◆ **ACTION ITEM**: Can you transcribe the data exactly? Leave the pictures out.

[Excerpts from a dataset]
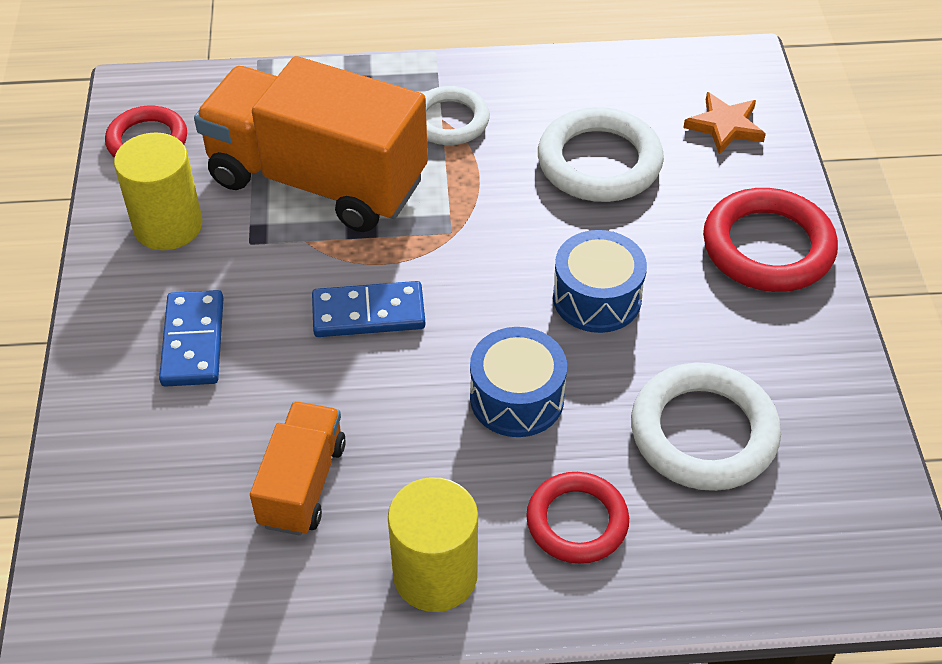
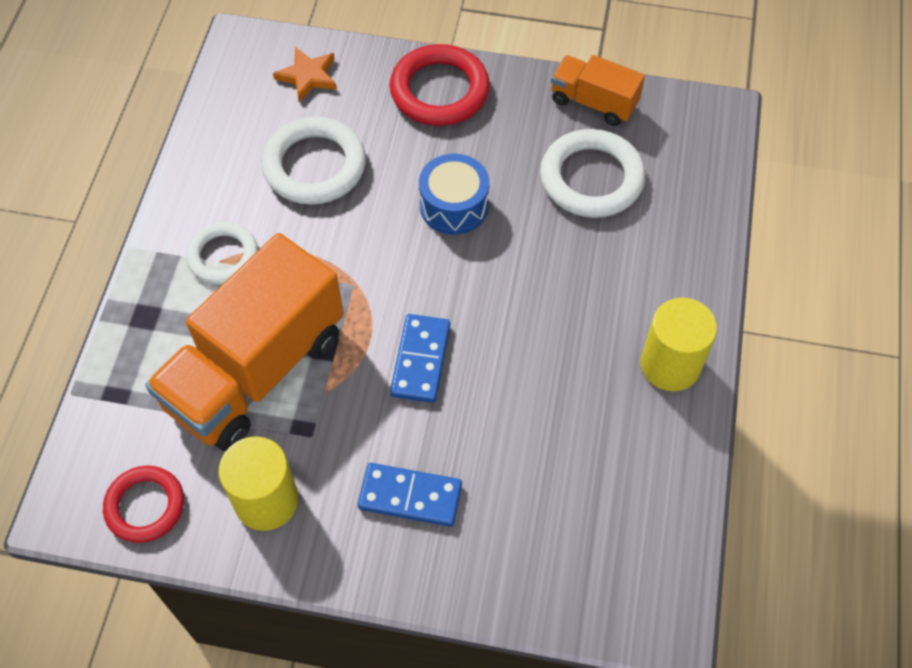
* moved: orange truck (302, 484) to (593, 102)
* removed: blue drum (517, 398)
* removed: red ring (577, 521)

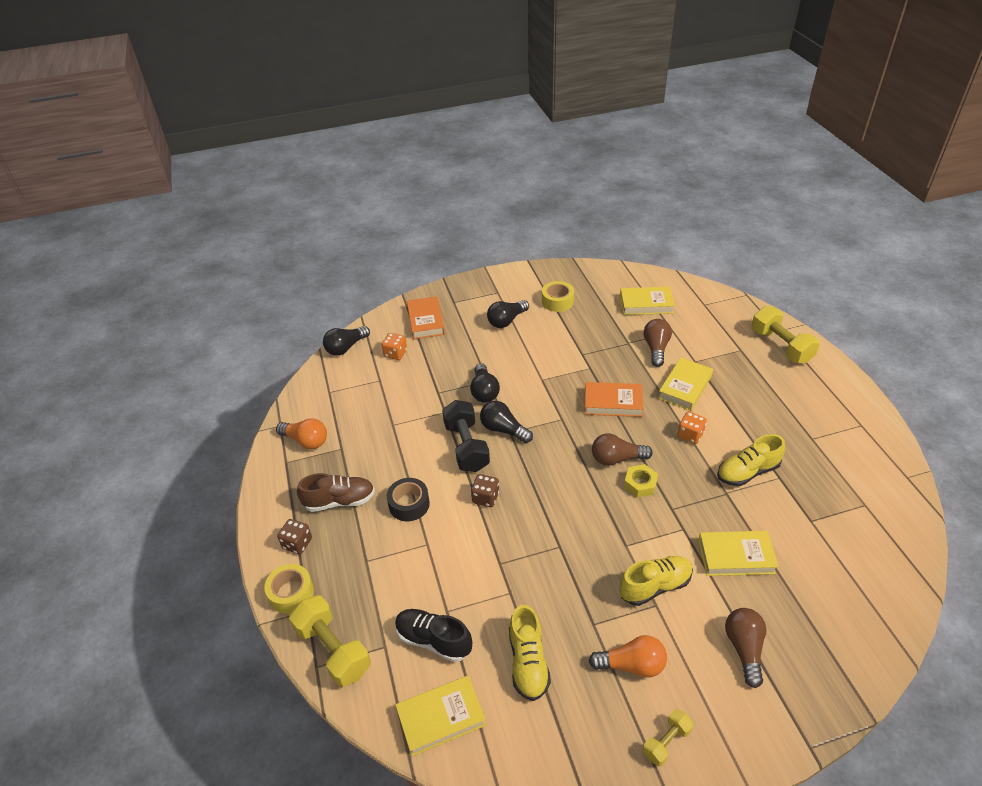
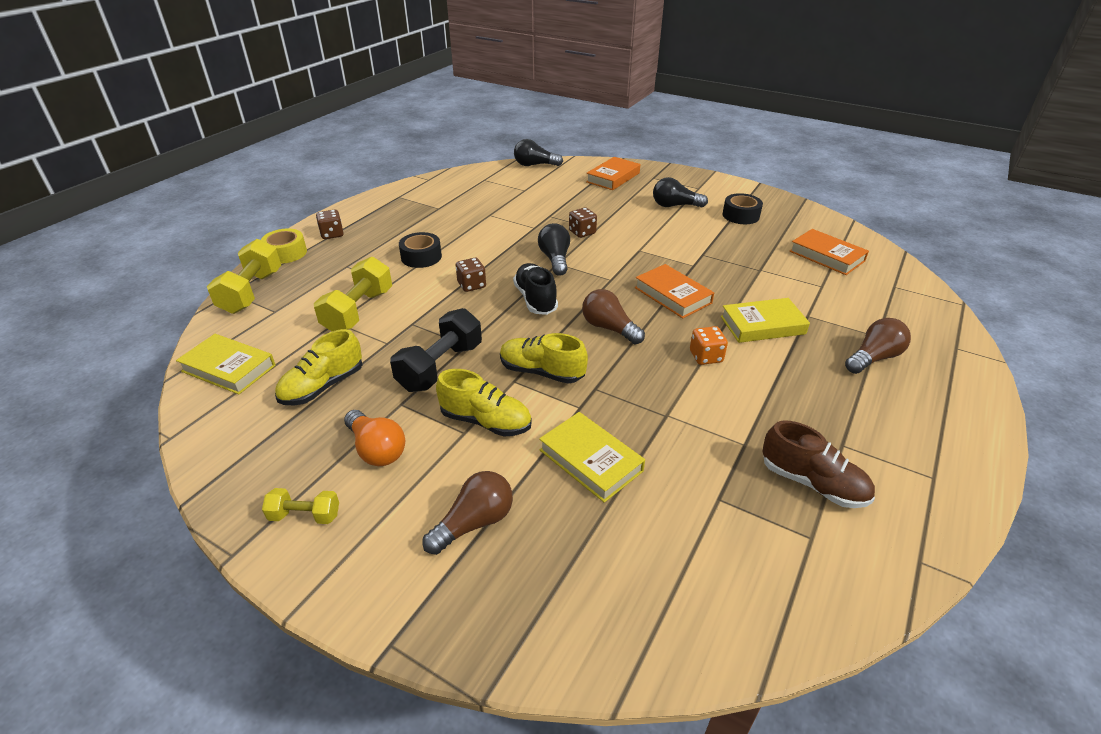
* moved: yellow dumbbell (781, 346) to (358, 311)
* moved: black dumbbell (466, 447) to (440, 367)
* moved: yellow shoe (747, 472) to (541, 372)
* moved: black shoe (433, 640) to (535, 299)
* replaced: black light bulb (484, 391) to brown dice (582, 232)
* recoloured: yellow tape (557, 301) to black tape (740, 215)
* moved: brown shoe (339, 501) to (812, 483)
* recoloured: yellow book (646, 304) to orange book (826, 256)
* moved: brown light bulb (656, 348) to (873, 358)
* removed: orange light bulb (306, 441)
* removed: orange dice (395, 354)
* removed: yellow nut (640, 484)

◆ **RESPONSE FOR THIS EXERCISE**:
* moved: orange truck (302, 484) to (593, 102)
* removed: blue drum (517, 398)
* removed: red ring (577, 521)

* moved: yellow dumbbell (781, 346) to (358, 311)
* moved: black dumbbell (466, 447) to (440, 367)
* moved: yellow shoe (747, 472) to (541, 372)
* moved: black shoe (433, 640) to (535, 299)
* replaced: black light bulb (484, 391) to brown dice (582, 232)
* recoloured: yellow tape (557, 301) to black tape (740, 215)
* moved: brown shoe (339, 501) to (812, 483)
* recoloured: yellow book (646, 304) to orange book (826, 256)
* moved: brown light bulb (656, 348) to (873, 358)
* removed: orange light bulb (306, 441)
* removed: orange dice (395, 354)
* removed: yellow nut (640, 484)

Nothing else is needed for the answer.